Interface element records
--*--

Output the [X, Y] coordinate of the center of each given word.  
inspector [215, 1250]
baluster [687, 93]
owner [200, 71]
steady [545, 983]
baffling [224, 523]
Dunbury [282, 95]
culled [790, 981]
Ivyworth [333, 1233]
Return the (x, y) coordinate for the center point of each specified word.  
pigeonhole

--*--

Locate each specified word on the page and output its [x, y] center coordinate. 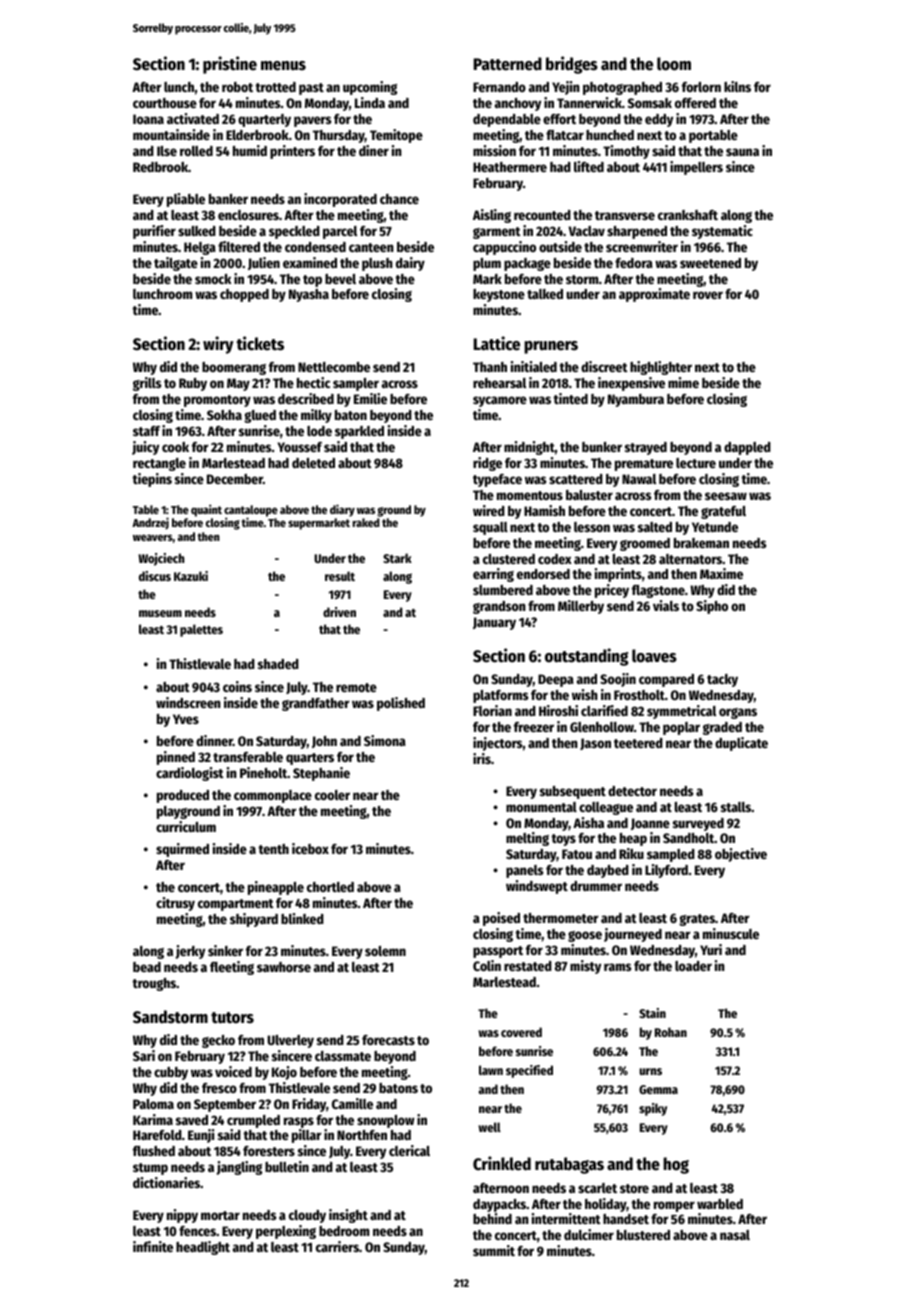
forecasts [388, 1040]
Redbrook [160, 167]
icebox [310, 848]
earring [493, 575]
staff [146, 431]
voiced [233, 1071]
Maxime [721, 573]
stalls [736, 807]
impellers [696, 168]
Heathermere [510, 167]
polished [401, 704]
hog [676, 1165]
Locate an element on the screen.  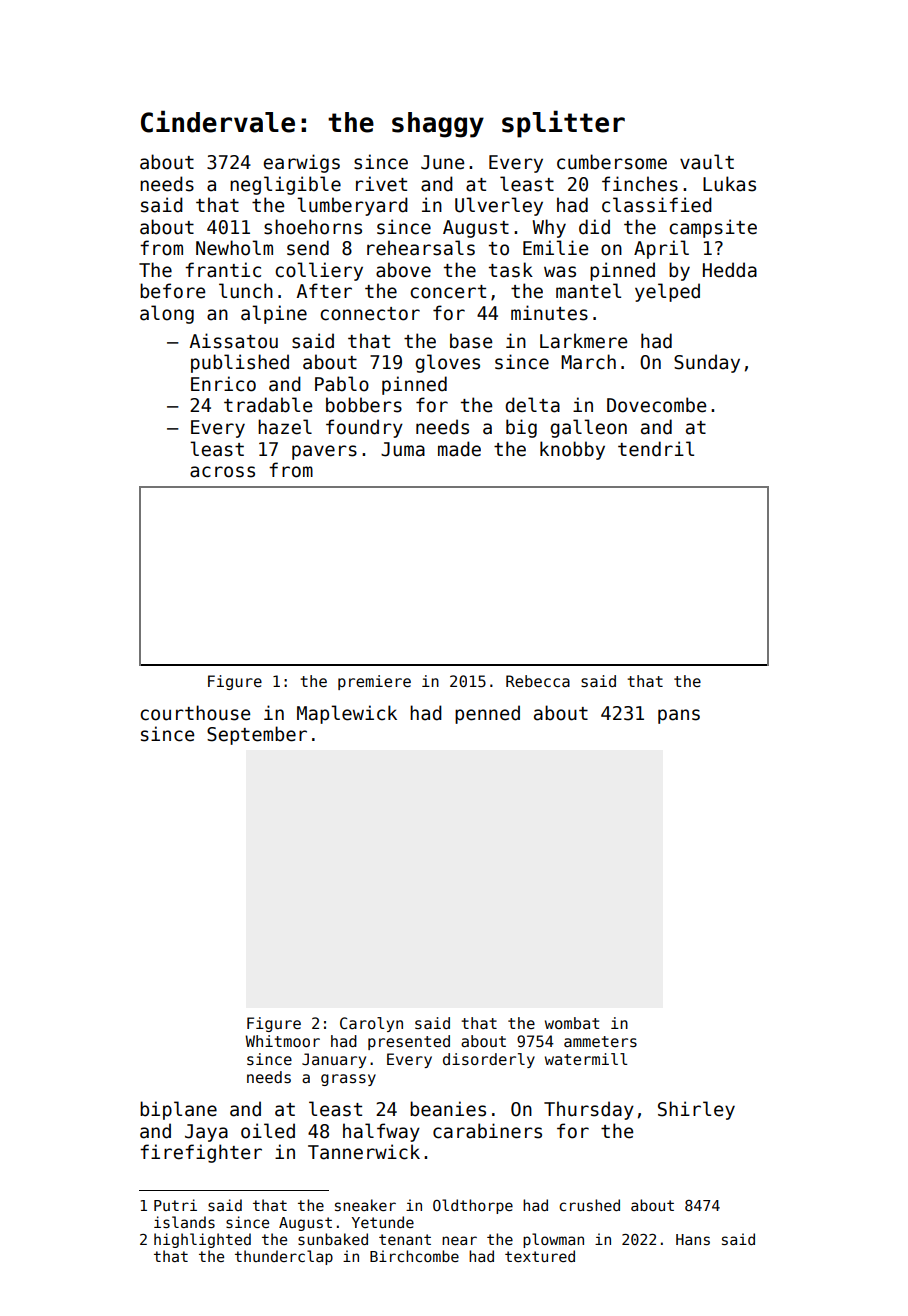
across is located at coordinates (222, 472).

--*--

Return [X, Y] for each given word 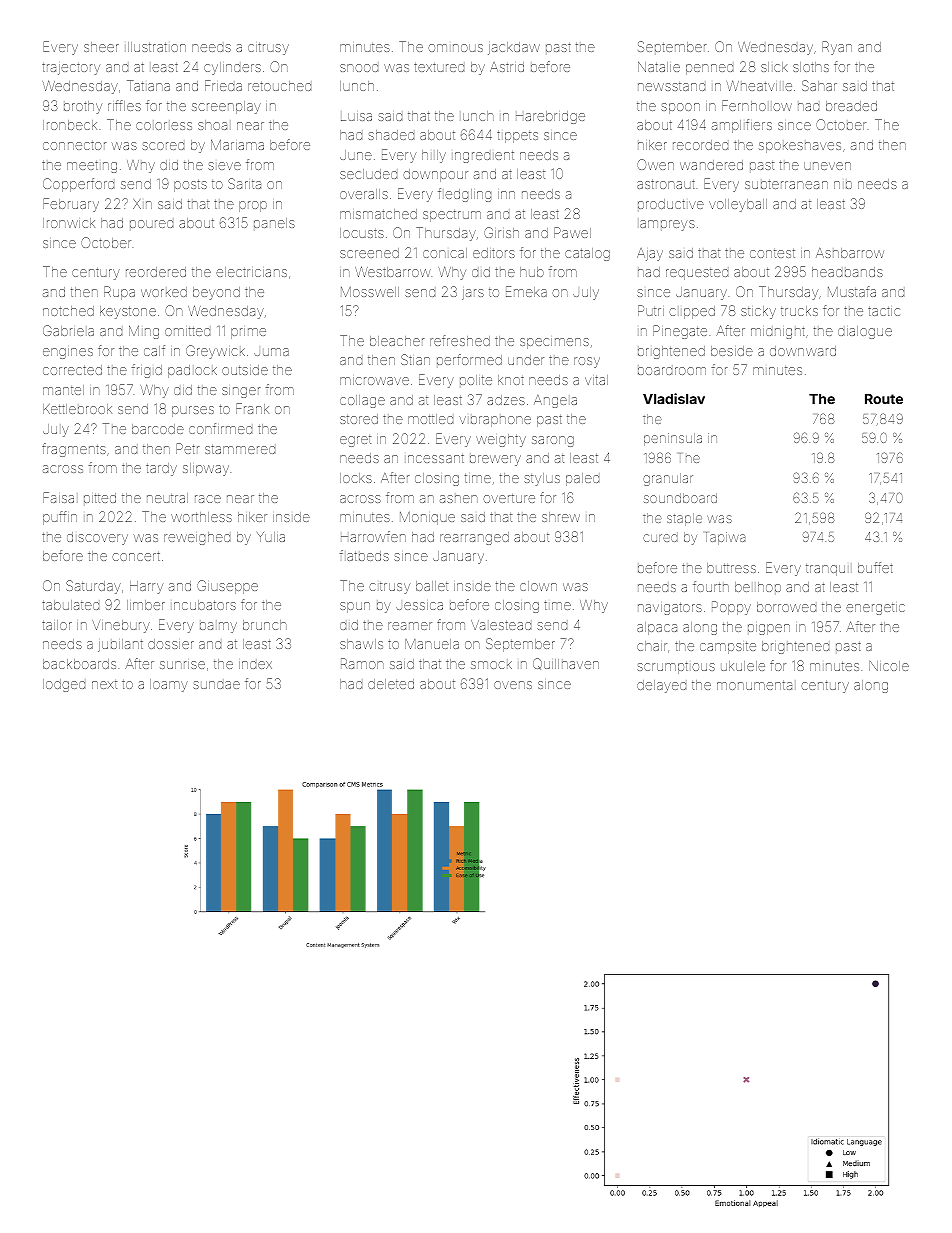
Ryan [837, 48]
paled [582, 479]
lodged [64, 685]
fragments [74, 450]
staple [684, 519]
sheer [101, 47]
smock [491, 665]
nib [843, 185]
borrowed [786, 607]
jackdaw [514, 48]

--*--

▶ [Set problem]:
Please rewrite the lines from the line with "lodged [64, 685]" up to and including the line with "jackdaw [514, 48]" as a two-column CSV headed word and position, one row per line. Put each field in double quotes and turn any line breaks into spaces.

▶ [Answer in full]:
word,position
"lodged","[64, 685]"
"fragments","[74, 450]"
"staple","[684, 519]"
"sheer","[101, 47]"
"smock","[491, 665]"
"nib","[843, 185]"
"borrowed","[786, 607]"
"jackdaw","[514, 48]"